***** MATERIAL SUPPLIED *****
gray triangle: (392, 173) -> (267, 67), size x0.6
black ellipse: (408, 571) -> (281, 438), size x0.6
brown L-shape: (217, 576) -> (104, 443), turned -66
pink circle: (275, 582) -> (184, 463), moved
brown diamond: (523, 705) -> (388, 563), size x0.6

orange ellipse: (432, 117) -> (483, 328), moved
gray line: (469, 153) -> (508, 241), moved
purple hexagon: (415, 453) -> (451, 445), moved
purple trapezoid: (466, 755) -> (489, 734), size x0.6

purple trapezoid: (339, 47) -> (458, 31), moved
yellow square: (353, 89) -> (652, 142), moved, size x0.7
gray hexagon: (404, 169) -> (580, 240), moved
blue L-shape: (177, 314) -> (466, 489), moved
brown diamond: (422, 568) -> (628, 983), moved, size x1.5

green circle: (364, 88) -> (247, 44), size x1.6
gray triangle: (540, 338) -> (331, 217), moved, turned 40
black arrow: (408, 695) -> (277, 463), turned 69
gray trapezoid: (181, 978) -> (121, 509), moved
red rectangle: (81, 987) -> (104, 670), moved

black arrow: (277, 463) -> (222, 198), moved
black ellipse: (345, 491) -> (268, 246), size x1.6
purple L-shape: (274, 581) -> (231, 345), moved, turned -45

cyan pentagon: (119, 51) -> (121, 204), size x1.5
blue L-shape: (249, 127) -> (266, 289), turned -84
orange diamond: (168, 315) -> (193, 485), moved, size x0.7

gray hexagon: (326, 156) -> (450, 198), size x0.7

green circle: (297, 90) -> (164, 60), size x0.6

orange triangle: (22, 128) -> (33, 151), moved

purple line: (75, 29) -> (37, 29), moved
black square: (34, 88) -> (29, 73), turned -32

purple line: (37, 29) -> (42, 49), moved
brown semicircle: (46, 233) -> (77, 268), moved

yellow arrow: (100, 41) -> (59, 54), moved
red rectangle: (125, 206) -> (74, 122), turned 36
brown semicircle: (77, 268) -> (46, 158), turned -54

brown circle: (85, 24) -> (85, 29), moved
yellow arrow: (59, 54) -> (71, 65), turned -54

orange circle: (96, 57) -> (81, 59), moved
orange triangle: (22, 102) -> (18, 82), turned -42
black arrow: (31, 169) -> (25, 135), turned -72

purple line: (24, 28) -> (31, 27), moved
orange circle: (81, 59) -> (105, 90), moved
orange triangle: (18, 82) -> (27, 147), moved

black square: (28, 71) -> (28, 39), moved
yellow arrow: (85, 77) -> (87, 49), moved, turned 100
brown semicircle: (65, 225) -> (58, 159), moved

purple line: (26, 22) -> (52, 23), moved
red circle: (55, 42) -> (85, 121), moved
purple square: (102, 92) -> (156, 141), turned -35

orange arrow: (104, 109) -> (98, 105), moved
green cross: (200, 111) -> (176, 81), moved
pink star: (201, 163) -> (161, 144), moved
*****
> **WHAT THE EXERCISE ASKS**
Look above for the line with "black arrow: (408, 695)"; retype exactly that line, every line after it up to the line with "brown semicircle: (46, 233)", and that line too, nothing else.

> **YOUR RESPONSE**
black arrow: (408, 695) -> (277, 463), turned 69
gray trapezoid: (181, 978) -> (121, 509), moved
red rectangle: (81, 987) -> (104, 670), moved

black arrow: (277, 463) -> (222, 198), moved
black ellipse: (345, 491) -> (268, 246), size x1.6
purple L-shape: (274, 581) -> (231, 345), moved, turned -45

cyan pentagon: (119, 51) -> (121, 204), size x1.5
blue L-shape: (249, 127) -> (266, 289), turned -84
orange diamond: (168, 315) -> (193, 485), moved, size x0.7

gray hexagon: (326, 156) -> (450, 198), size x0.7

green circle: (297, 90) -> (164, 60), size x0.6

orange triangle: (22, 128) -> (33, 151), moved

purple line: (75, 29) -> (37, 29), moved
black square: (34, 88) -> (29, 73), turned -32

purple line: (37, 29) -> (42, 49), moved
brown semicircle: (46, 233) -> (77, 268), moved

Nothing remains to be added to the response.